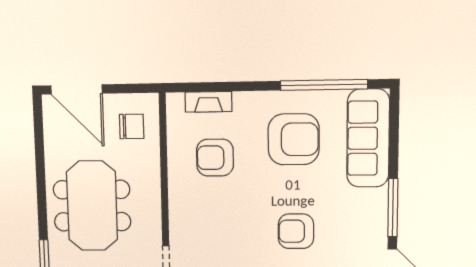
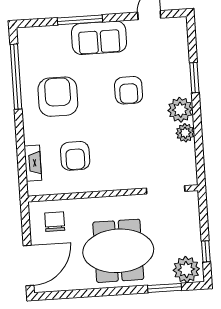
sofa: (368, 138) -> (99, 38), moved, width x0.73
window: (393, 208) -> (80, 20), moved

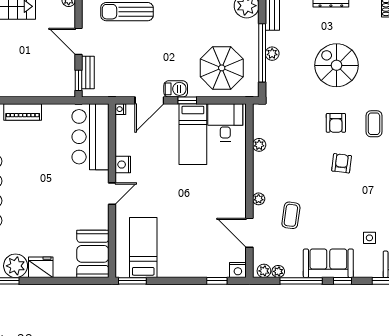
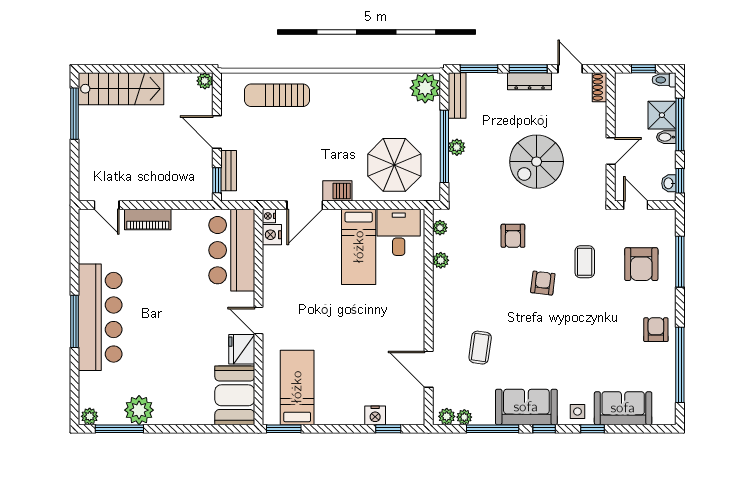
spiral stairs: (337, 65) -> (537, 162), turned -90
window: (187, 100) -> (352, 205), removed
armchair: (336, 123) -> (513, 236), moved
coffee table: (374, 124) -> (585, 262), moved
nightstand: (123, 165) -> (272, 235), moved
door: (112, 194) -> (258, 321), swing flipped
plant: (259, 199) -> (440, 228), moved
side table: (369, 238) -> (577, 411), moved
fridge: (41, 267) -> (242, 349), moved, turned -90
nightstand: (238, 270) -> (375, 415), moved

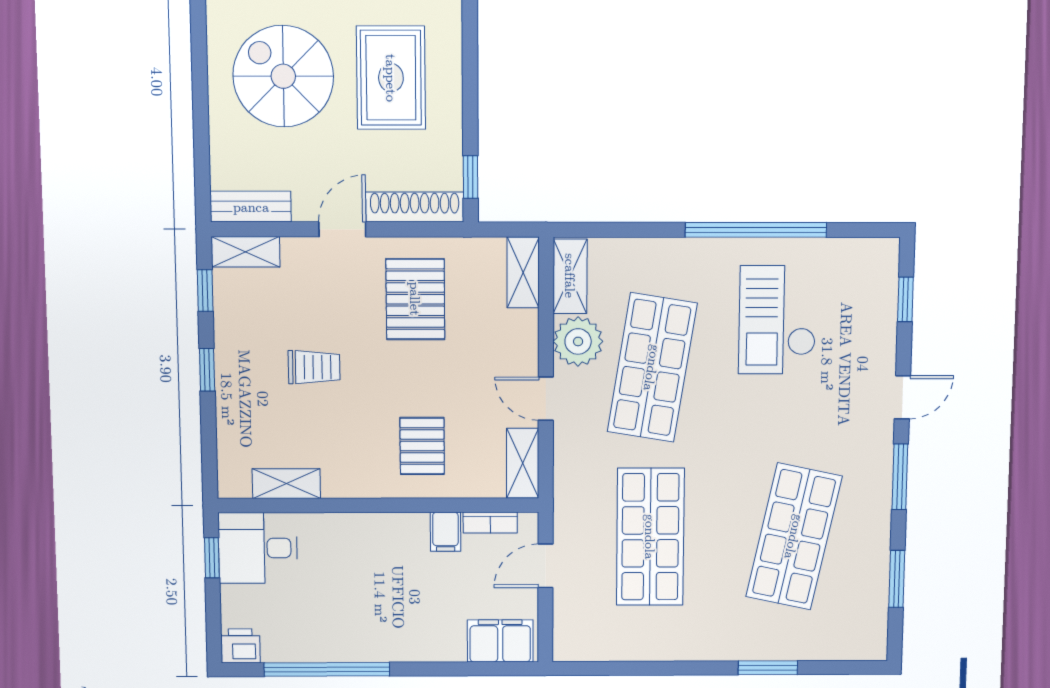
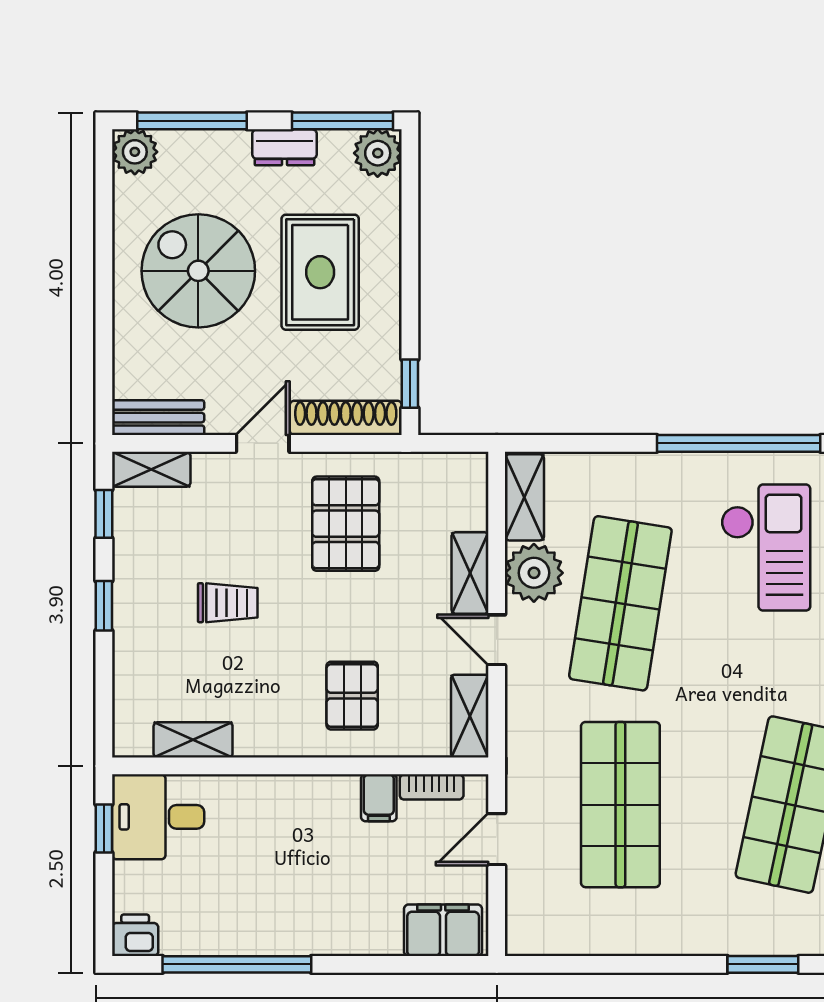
shelving: (523, 273) -> (470, 573), moved
checkout: (777, 320) -> (766, 548), turned 180

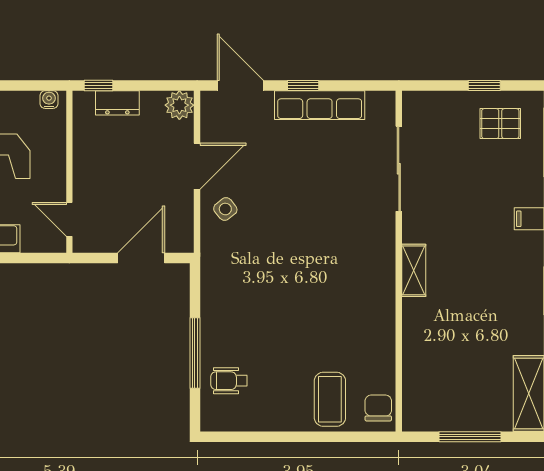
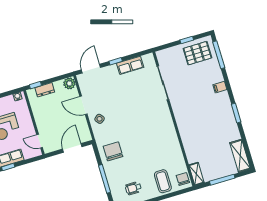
door: (240, 85) -> (91, 69), hinge flipped
row of seats: (320, 105) -> (130, 65), width x0.68
pallet: (500, 124) -> (197, 53), width x1.50, depth x1.42
door: (197, 166) -> (83, 105), swing flipped
shelving: (414, 270) -> (196, 174), moved
chair: (234, 295) -> (113, 151), added
wheelchair: (229, 381) -> (133, 188), moved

--- --- ---

▸ Task instructions
Repeat, word for word, every line from the line that contains "row of seats: (320, 105)" to the end of the entries; include both of those lines and no others.

▸ Solution
row of seats: (320, 105) -> (130, 65), width x0.68
pallet: (500, 124) -> (197, 53), width x1.50, depth x1.42
door: (197, 166) -> (83, 105), swing flipped
shelving: (414, 270) -> (196, 174), moved
chair: (234, 295) -> (113, 151), added
wheelchair: (229, 381) -> (133, 188), moved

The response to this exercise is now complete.